(Records from a data collection)
____________

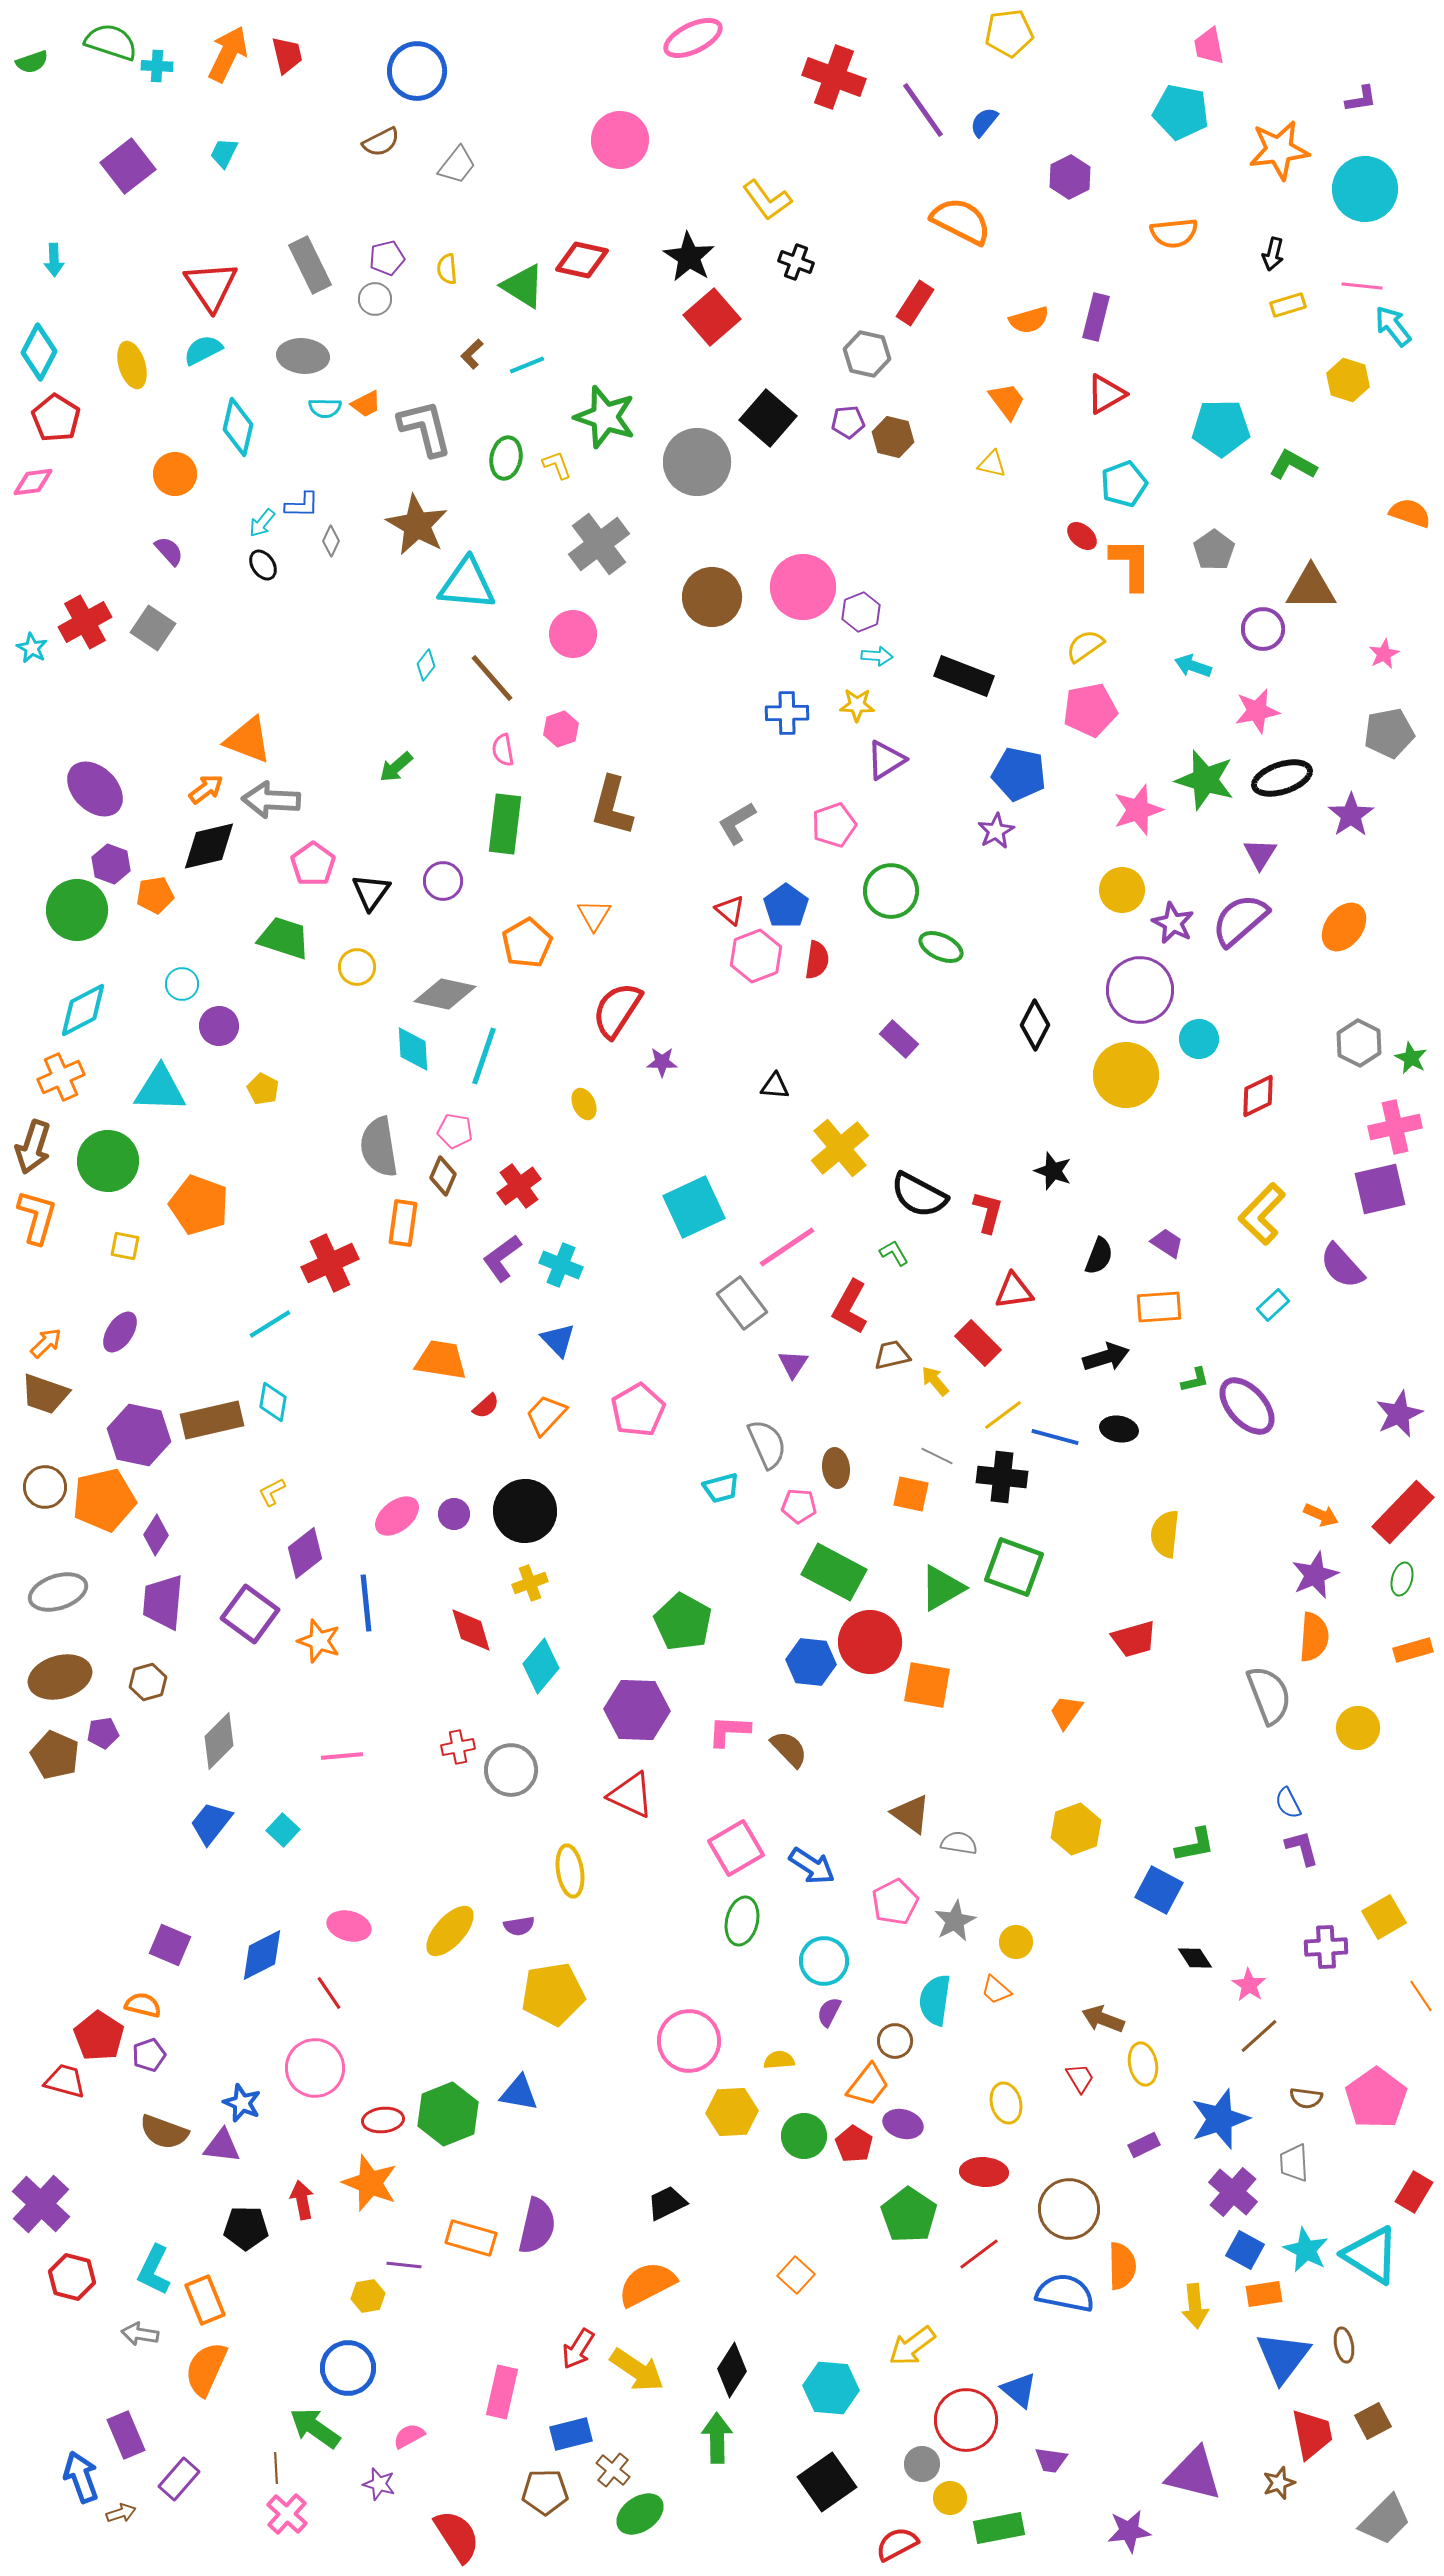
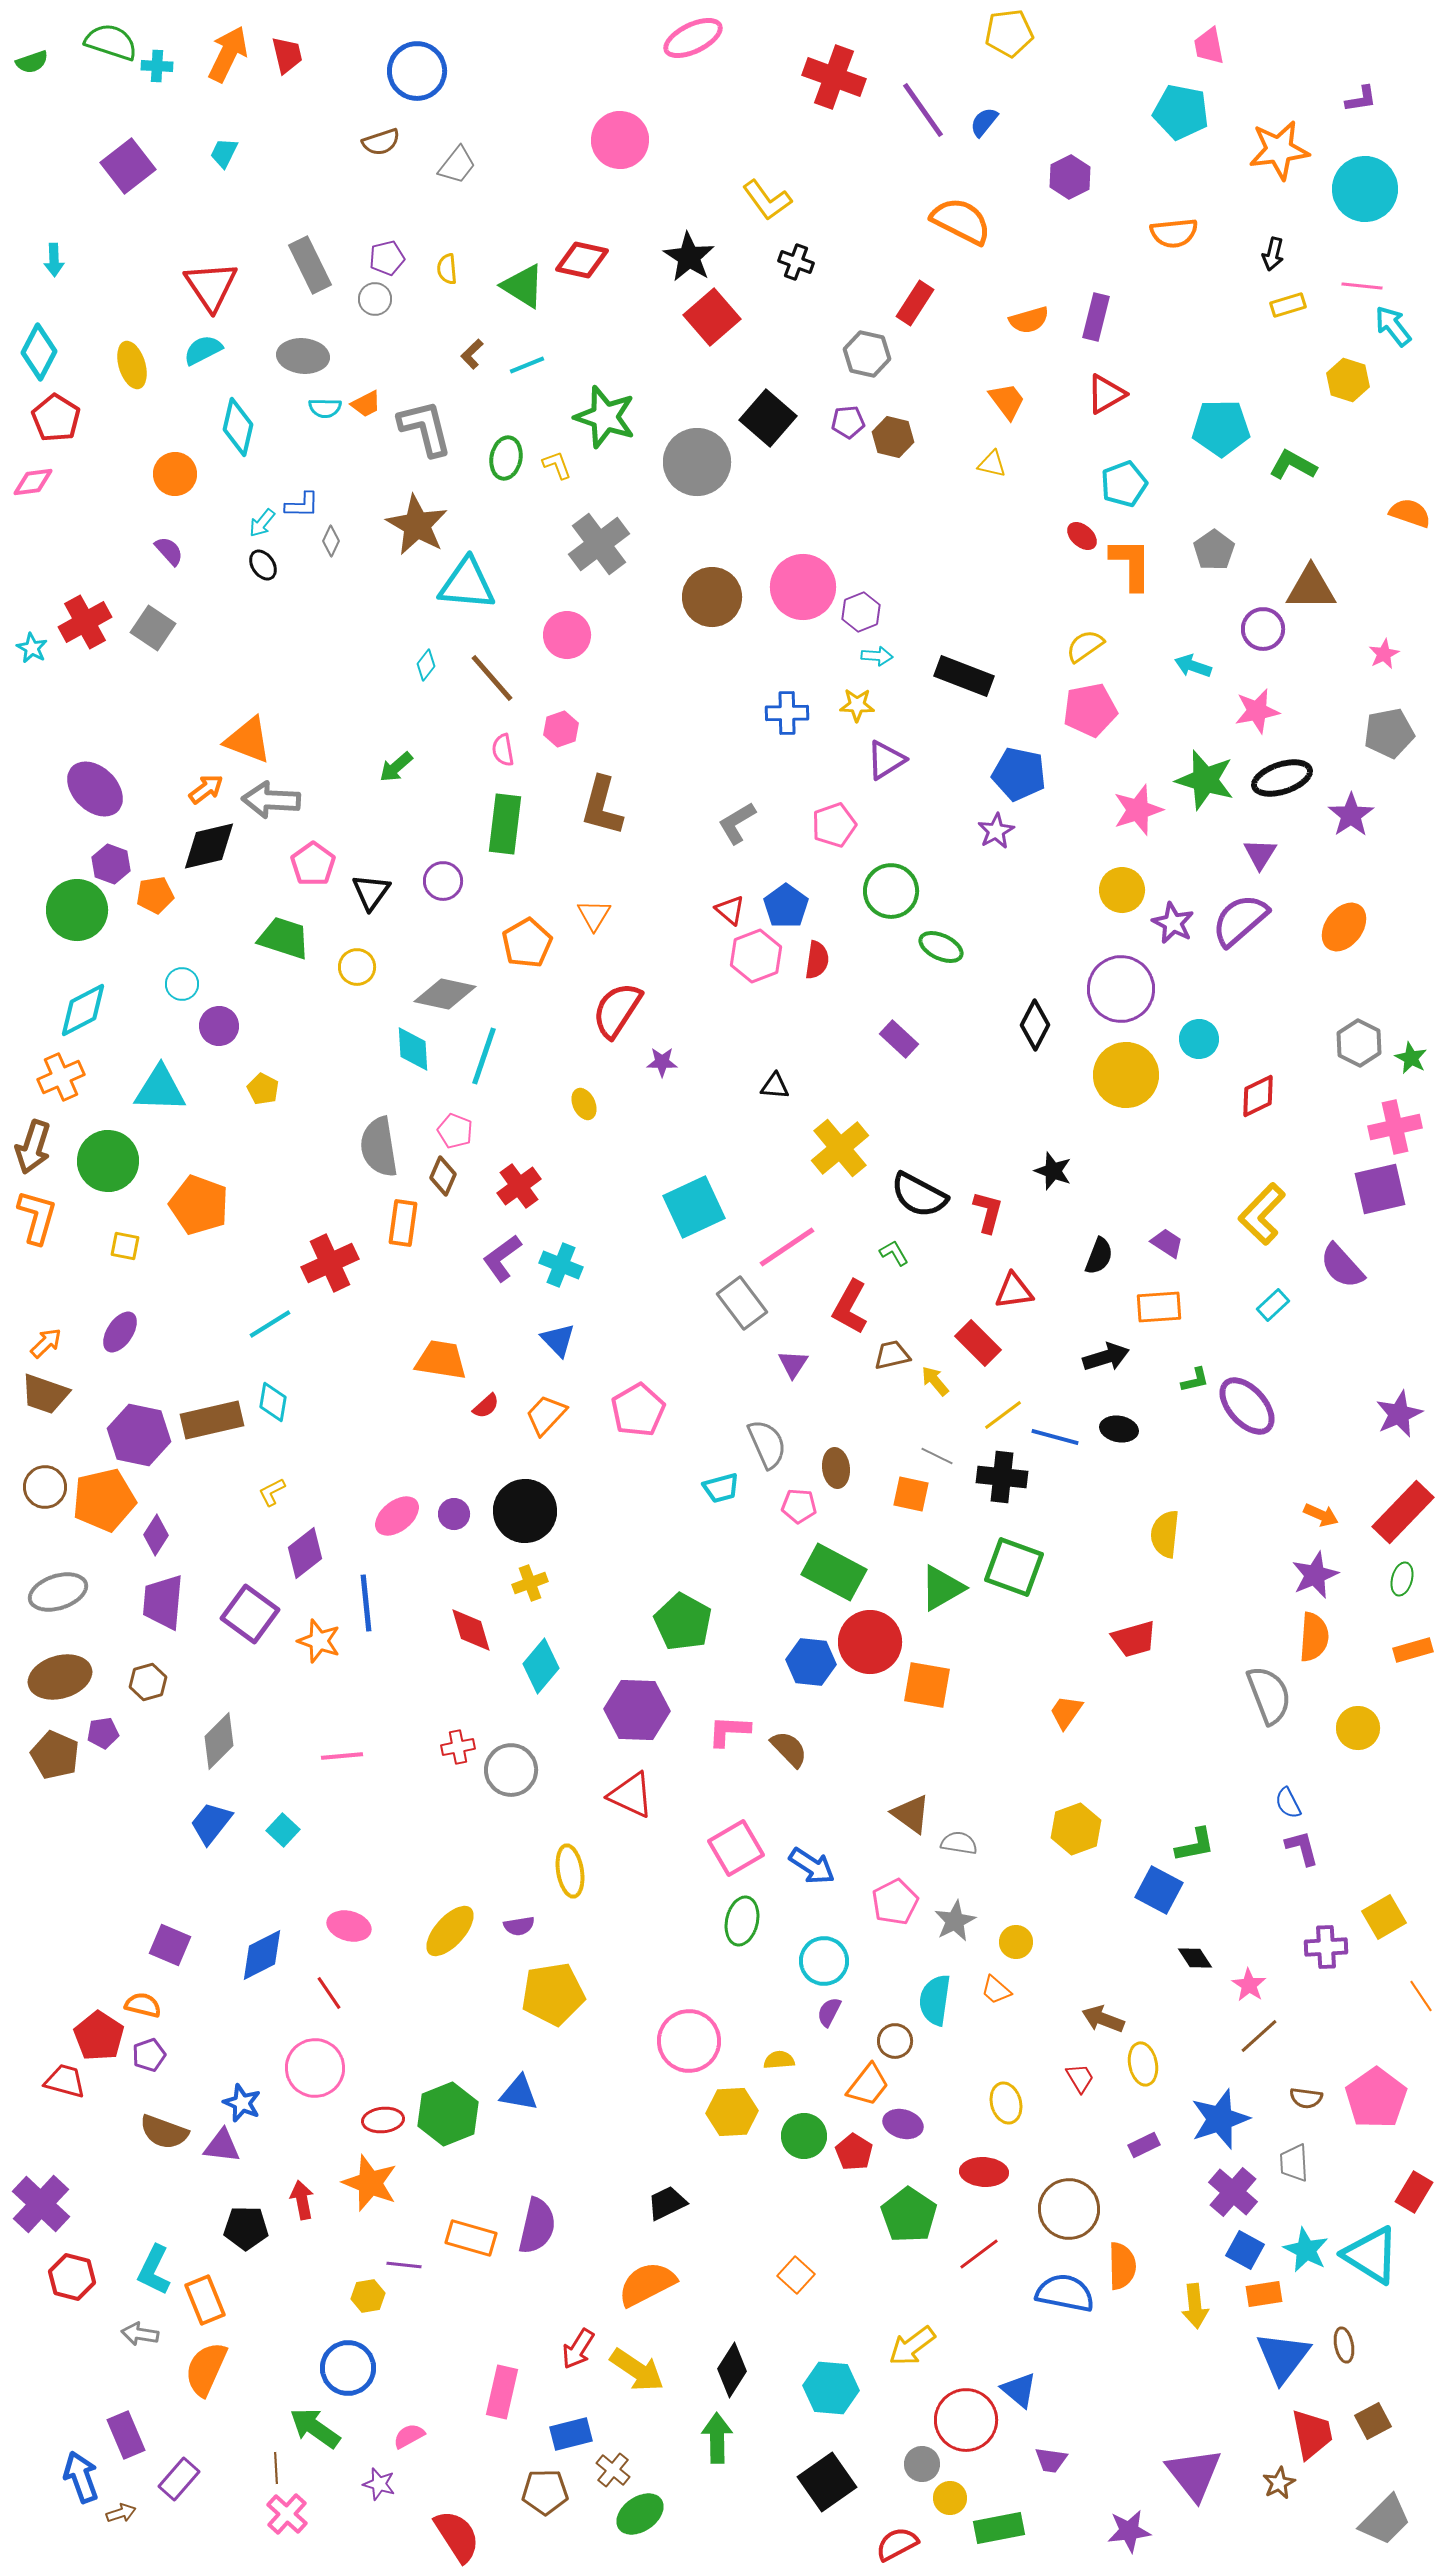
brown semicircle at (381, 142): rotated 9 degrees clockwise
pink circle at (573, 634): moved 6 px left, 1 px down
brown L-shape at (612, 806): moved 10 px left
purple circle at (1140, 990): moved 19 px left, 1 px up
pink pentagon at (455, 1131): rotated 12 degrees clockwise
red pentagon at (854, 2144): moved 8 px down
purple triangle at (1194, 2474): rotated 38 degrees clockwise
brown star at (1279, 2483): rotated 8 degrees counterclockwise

____________

Exercise
Copy each line from the entries above that has the word "brown" in it.

Exercise output
brown semicircle at (381, 142): rotated 9 degrees clockwise
brown L-shape at (612, 806): moved 10 px left
brown star at (1279, 2483): rotated 8 degrees counterclockwise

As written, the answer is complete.